Scene change data =
_ _ _ _ _ _ _
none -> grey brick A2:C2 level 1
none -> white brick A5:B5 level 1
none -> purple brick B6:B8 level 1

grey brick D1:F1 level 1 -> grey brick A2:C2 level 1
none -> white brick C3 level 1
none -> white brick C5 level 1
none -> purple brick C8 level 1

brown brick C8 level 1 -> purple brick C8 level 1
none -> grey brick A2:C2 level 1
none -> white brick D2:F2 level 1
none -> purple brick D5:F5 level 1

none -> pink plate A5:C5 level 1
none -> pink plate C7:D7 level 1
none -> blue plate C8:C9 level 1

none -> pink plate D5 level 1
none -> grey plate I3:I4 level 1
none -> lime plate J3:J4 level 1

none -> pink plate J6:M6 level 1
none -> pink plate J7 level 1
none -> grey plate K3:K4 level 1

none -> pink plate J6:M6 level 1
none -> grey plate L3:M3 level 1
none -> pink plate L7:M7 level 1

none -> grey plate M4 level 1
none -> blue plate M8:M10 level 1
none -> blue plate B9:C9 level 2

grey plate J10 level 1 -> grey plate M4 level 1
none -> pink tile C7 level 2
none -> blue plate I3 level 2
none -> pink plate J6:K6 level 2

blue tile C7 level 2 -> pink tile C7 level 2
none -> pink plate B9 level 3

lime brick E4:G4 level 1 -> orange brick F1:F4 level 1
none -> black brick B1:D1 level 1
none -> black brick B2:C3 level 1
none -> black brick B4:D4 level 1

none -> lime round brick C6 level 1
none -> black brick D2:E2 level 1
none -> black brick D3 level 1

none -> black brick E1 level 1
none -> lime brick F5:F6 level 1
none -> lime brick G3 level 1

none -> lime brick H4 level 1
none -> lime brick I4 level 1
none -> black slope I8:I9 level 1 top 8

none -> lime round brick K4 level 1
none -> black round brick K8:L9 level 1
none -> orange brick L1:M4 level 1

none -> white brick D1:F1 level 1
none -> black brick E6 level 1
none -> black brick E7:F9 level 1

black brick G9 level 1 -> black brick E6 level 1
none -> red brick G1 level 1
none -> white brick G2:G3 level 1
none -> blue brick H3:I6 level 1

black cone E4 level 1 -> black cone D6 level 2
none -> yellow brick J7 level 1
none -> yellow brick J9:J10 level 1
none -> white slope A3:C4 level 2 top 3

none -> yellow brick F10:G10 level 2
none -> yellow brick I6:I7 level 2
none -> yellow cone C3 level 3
_ _ _ _ _ _ _
Problem requirements = Each line from the one with "none -> blue brick H3:I6 level 1" through the last line of the records must be written out word for word. Include nothing else.

Exercise output =
none -> blue brick H3:I6 level 1

black cone E4 level 1 -> black cone D6 level 2
none -> yellow brick J7 level 1
none -> yellow brick J9:J10 level 1
none -> white slope A3:C4 level 2 top 3

none -> yellow brick F10:G10 level 2
none -> yellow brick I6:I7 level 2
none -> yellow cone C3 level 3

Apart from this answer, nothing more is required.